## DATASET
____________________

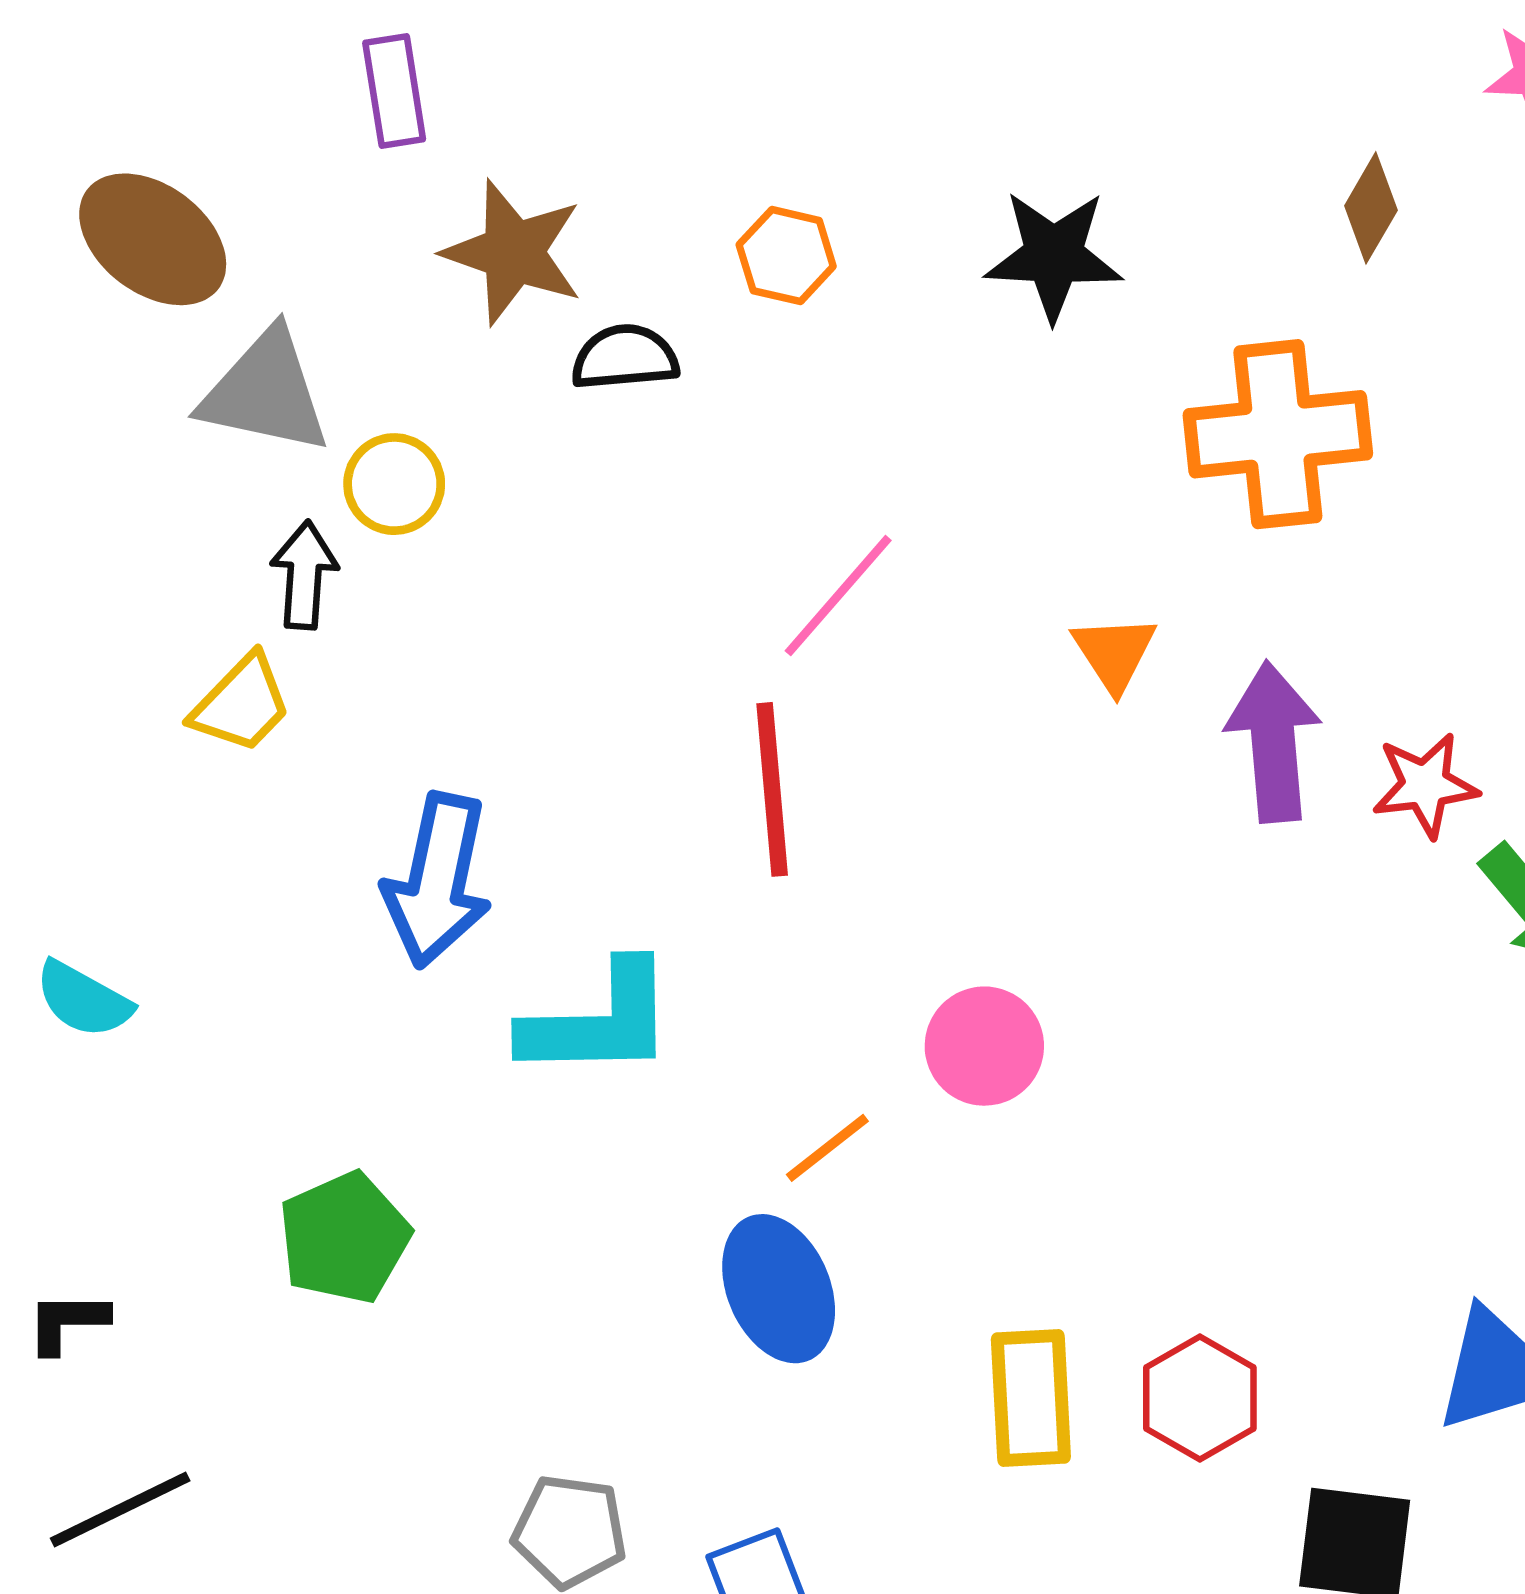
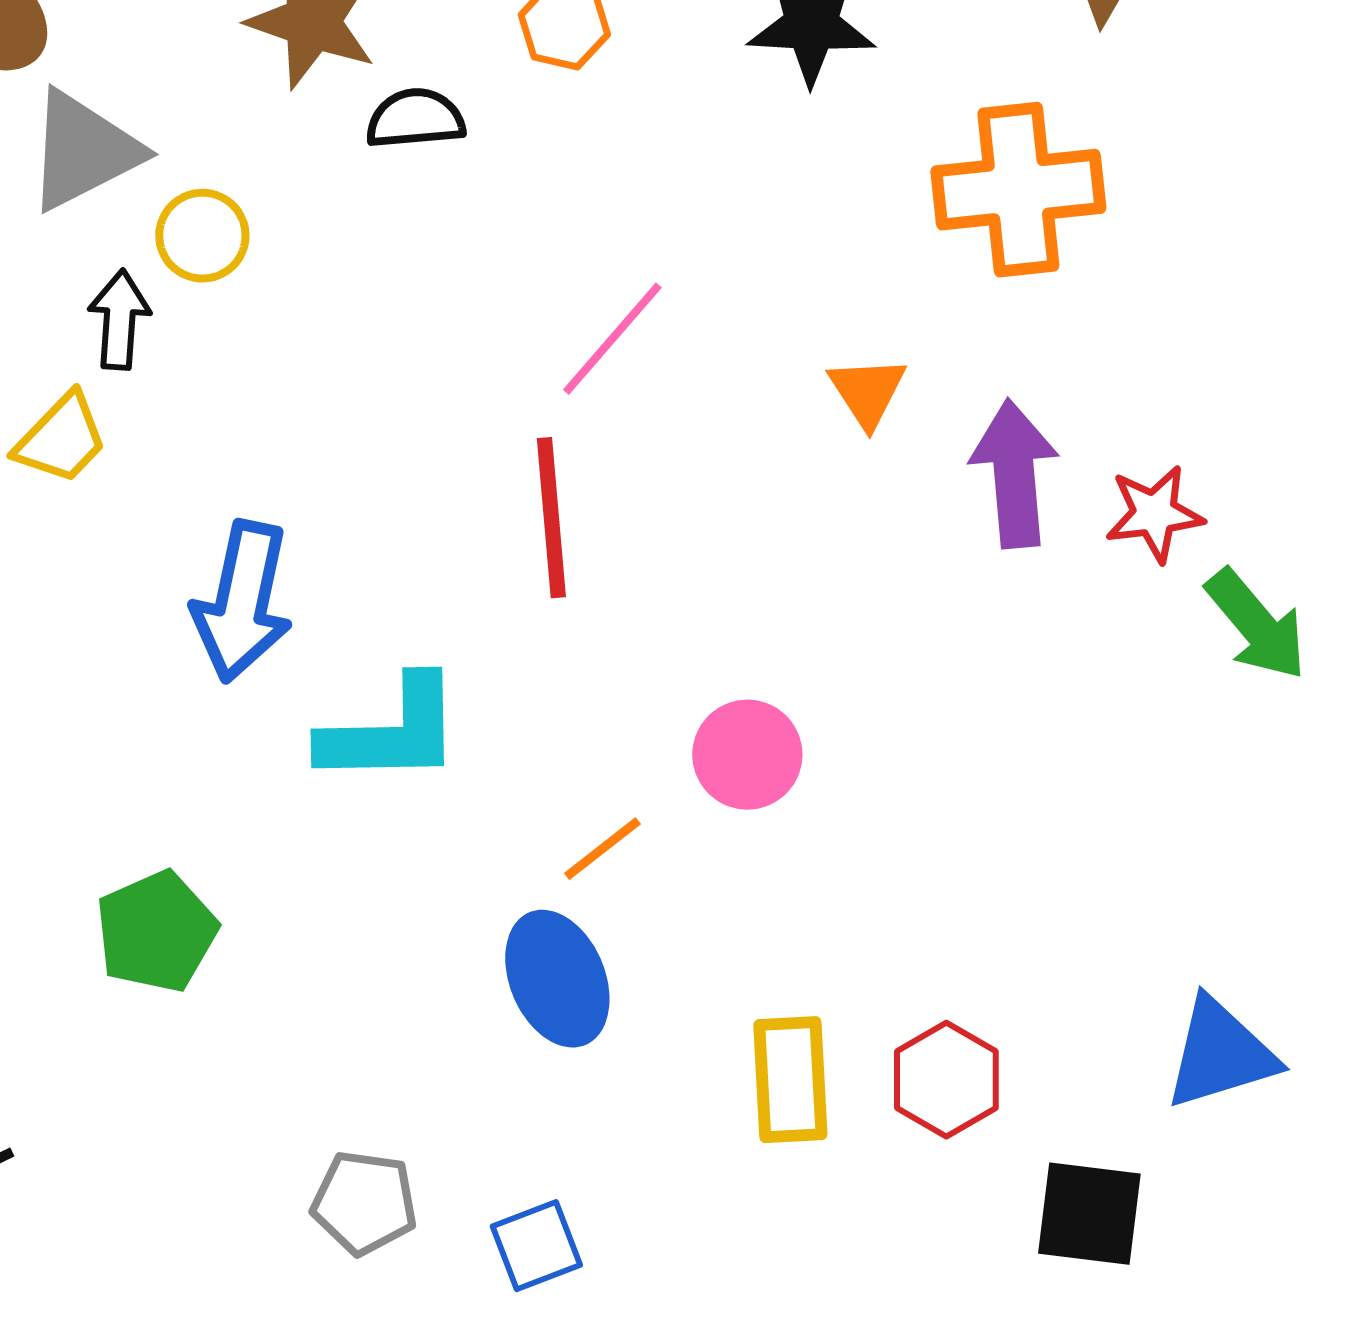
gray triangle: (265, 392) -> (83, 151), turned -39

____________________

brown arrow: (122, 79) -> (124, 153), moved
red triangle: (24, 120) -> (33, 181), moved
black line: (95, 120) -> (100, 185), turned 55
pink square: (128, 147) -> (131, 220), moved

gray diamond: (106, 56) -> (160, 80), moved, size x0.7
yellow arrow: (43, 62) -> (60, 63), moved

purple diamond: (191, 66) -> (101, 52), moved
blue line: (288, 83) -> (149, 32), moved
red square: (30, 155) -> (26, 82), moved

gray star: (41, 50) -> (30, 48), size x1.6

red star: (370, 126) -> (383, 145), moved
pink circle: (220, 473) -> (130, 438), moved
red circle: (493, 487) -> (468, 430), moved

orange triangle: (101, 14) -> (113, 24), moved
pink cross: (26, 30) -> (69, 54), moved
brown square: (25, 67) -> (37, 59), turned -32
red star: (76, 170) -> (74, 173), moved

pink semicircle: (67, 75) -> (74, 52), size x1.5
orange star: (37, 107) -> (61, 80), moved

____________________

## ASSIGNED TASK
From the records, copy out each line that includes the string "turned".

## TASK OUTPUT
gray triangle: (265, 392) -> (83, 151), turned -39
black line: (95, 120) -> (100, 185), turned 55
brown square: (25, 67) -> (37, 59), turned -32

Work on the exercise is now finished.